WORK REQUEST
Write out all of the entries that follow, word for word, but skip the pictures.

SUPPLIED DATA
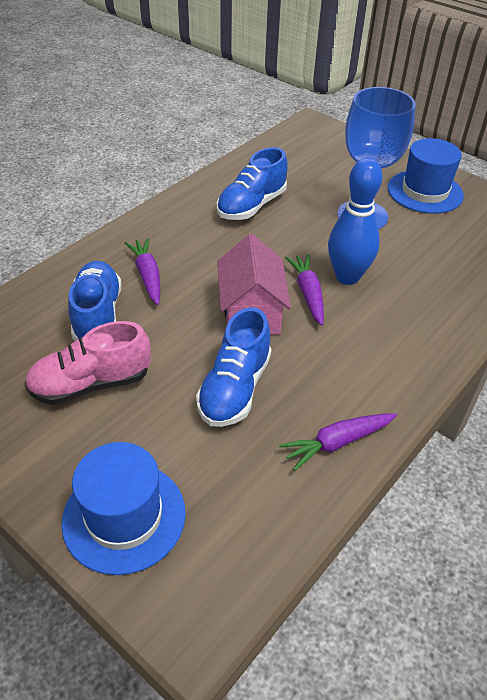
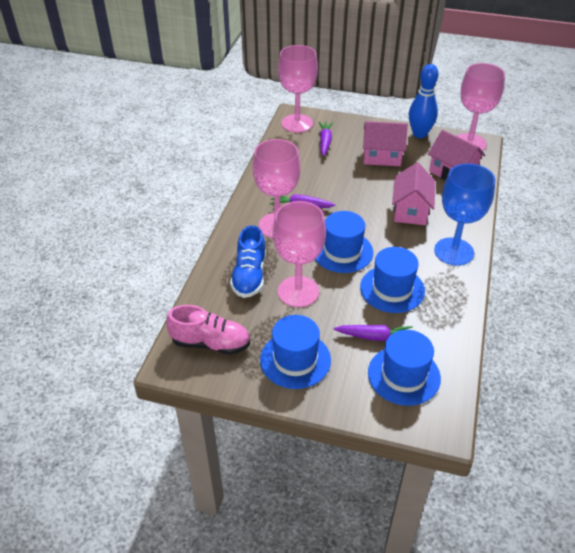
blue hat: 2 -> 4
blue shoe: 3 -> 1
pink goblet: 0 -> 4
pink house: 1 -> 3

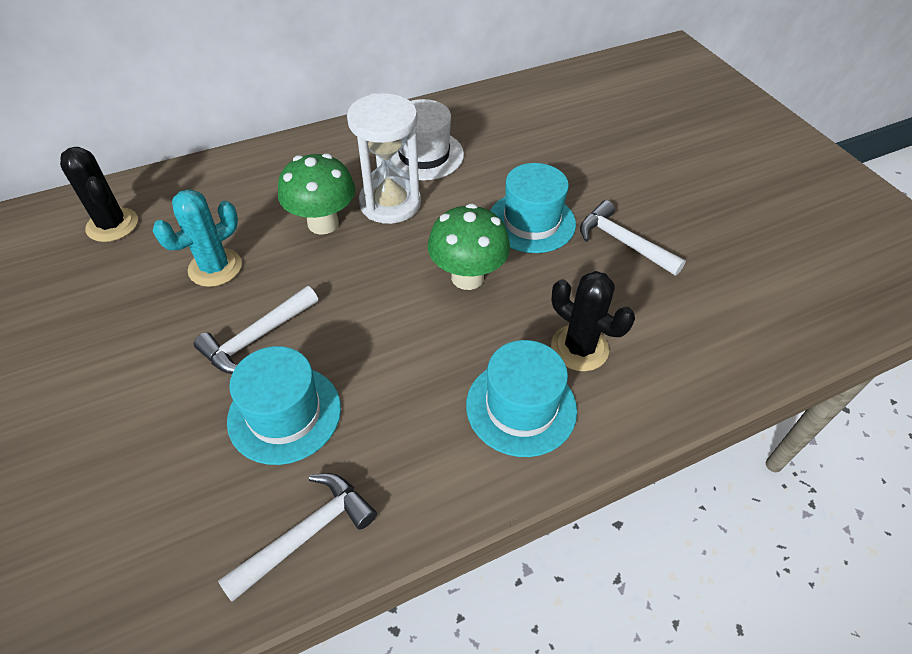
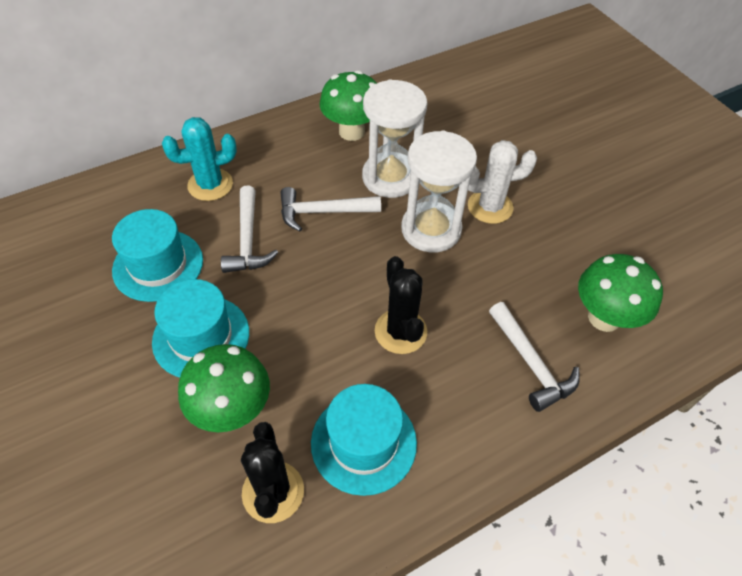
green mushroom: 2 -> 3
white cactus: 0 -> 1
white hat: 1 -> 0
white hourglass: 1 -> 2

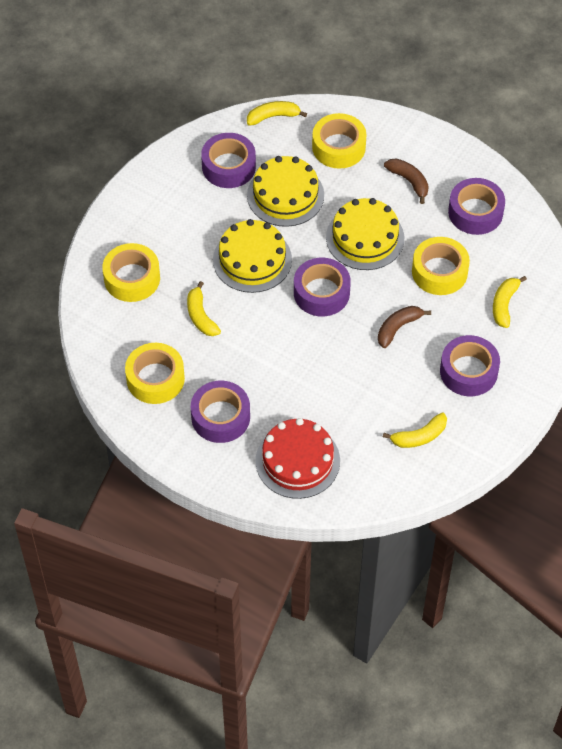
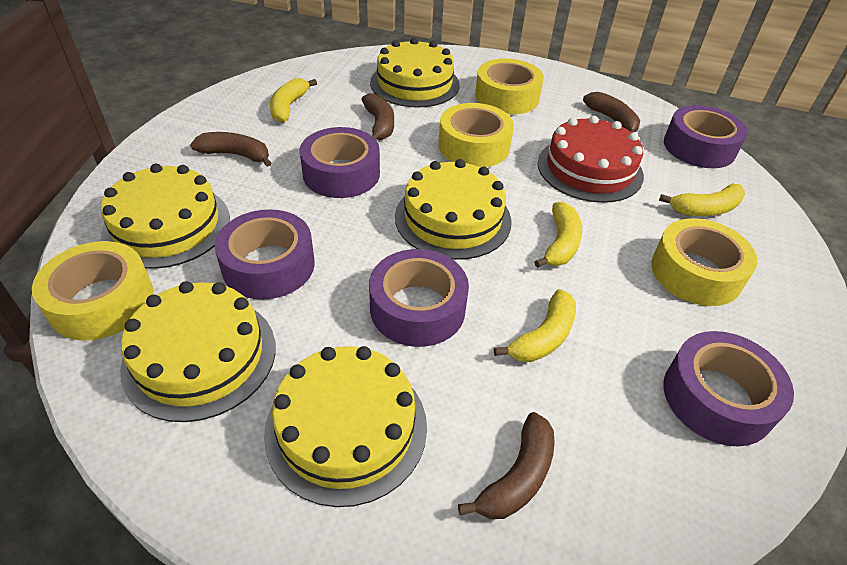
brown banana: 2 -> 4
yellow cake: 3 -> 5

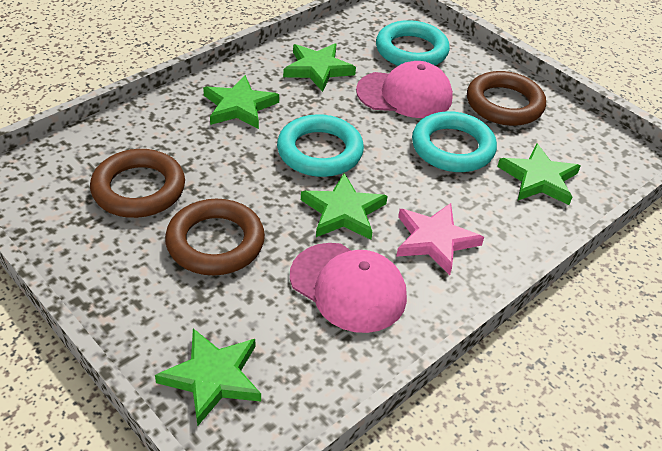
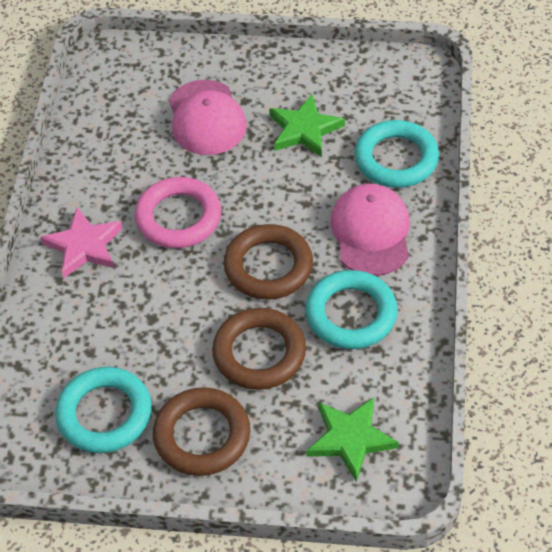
green star: 5 -> 2
pink ring: 0 -> 1

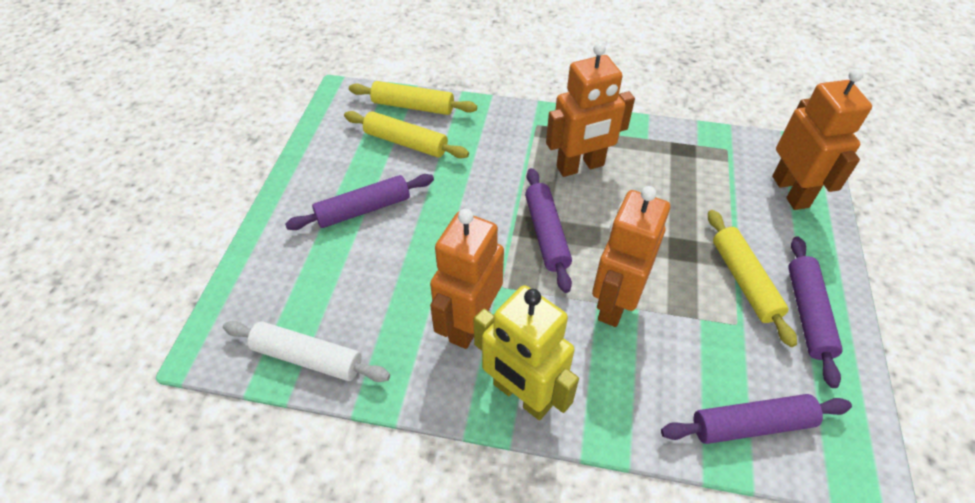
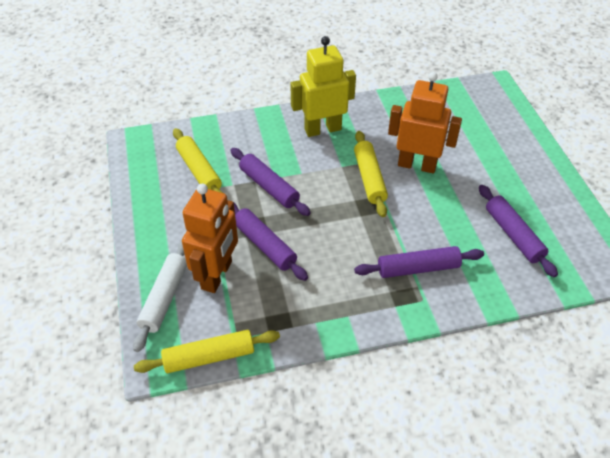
orange robot: 4 -> 2

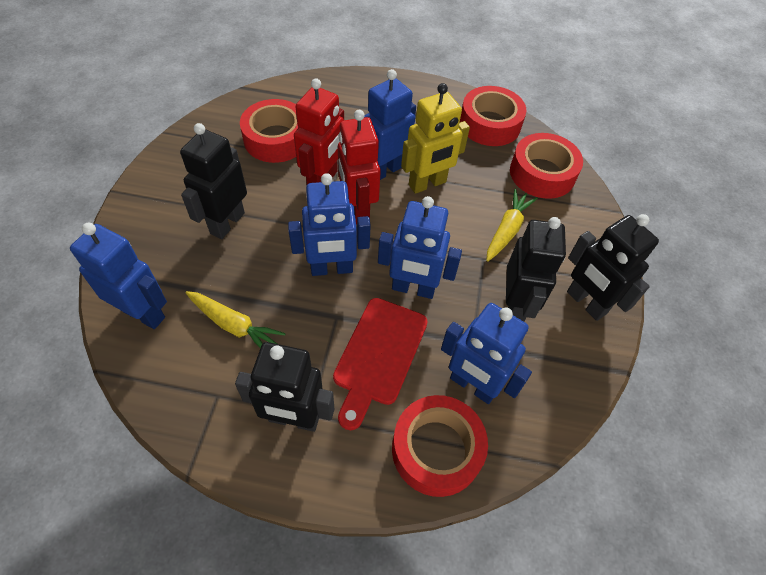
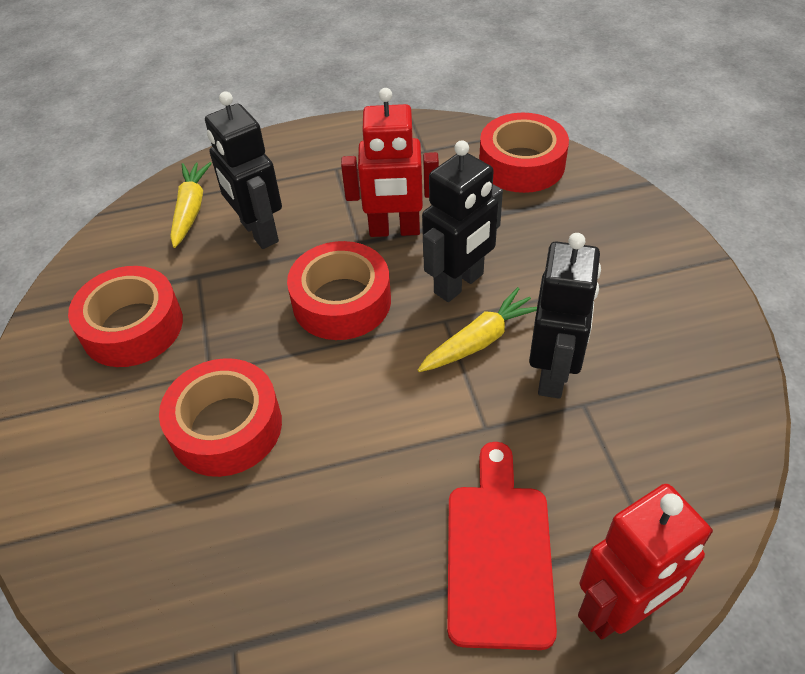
black robot: 4 -> 3
blue robot: 5 -> 0
yellow robot: 1 -> 0

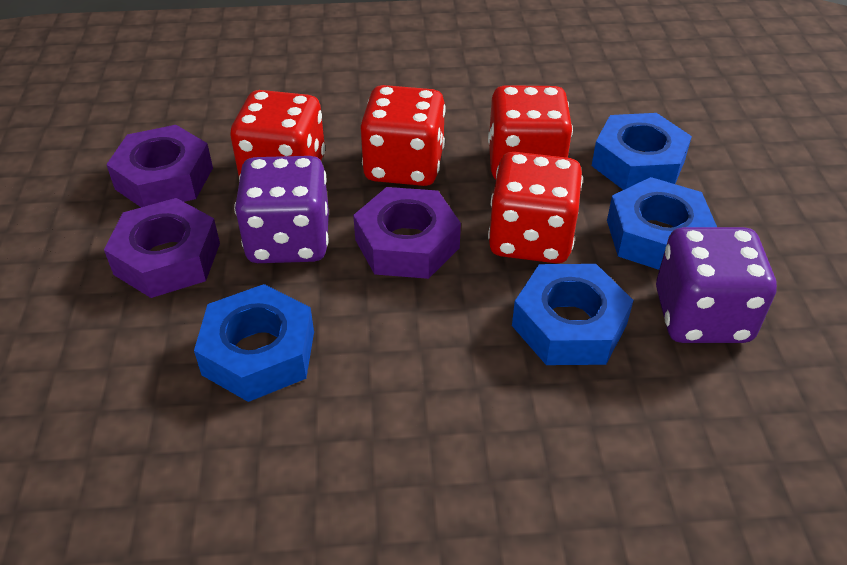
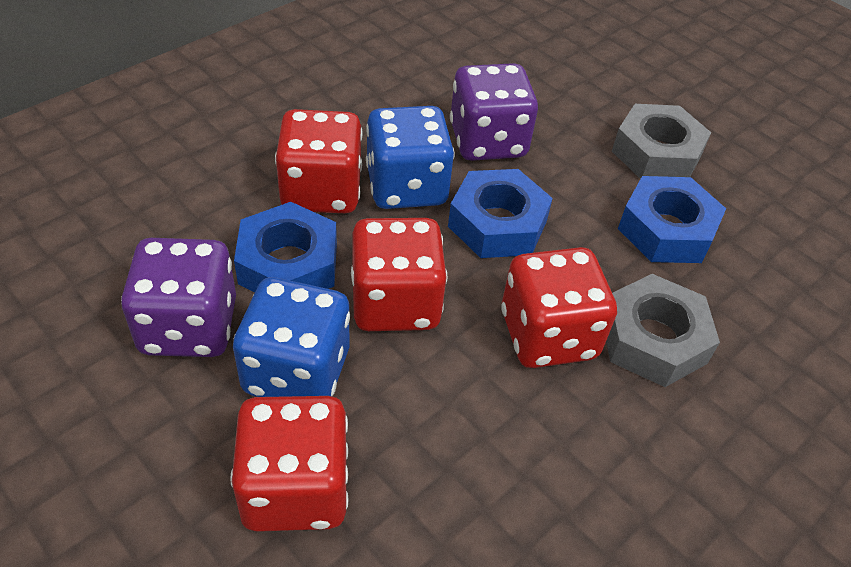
blue dice: 0 -> 2
blue nut: 4 -> 3
grey nut: 0 -> 2
purple nut: 3 -> 0

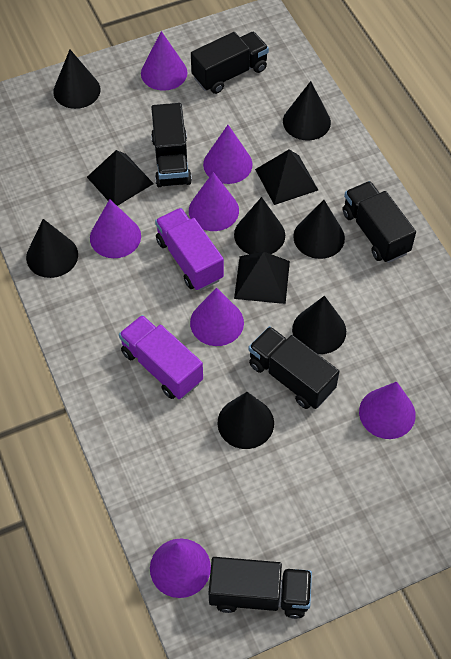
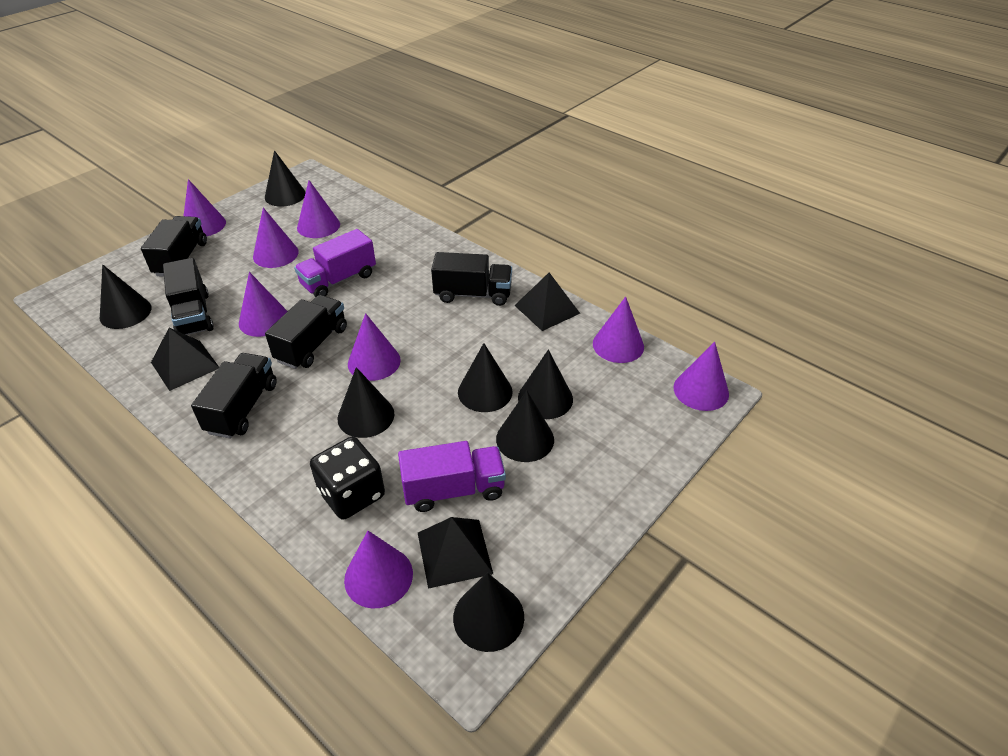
black dice: 0 -> 1
purple cone: 7 -> 8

SOLUTION TO THE EXERCISE
blue hat: 2 -> 4
blue shoe: 3 -> 1
pink goblet: 0 -> 4
pink house: 1 -> 3

green mushroom: 2 -> 3
white cactus: 0 -> 1
white hat: 1 -> 0
white hourglass: 1 -> 2

brown banana: 2 -> 4
yellow cake: 3 -> 5

green star: 5 -> 2
pink ring: 0 -> 1

orange robot: 4 -> 2

black robot: 4 -> 3
blue robot: 5 -> 0
yellow robot: 1 -> 0

blue dice: 0 -> 2
blue nut: 4 -> 3
grey nut: 0 -> 2
purple nut: 3 -> 0

black dice: 0 -> 1
purple cone: 7 -> 8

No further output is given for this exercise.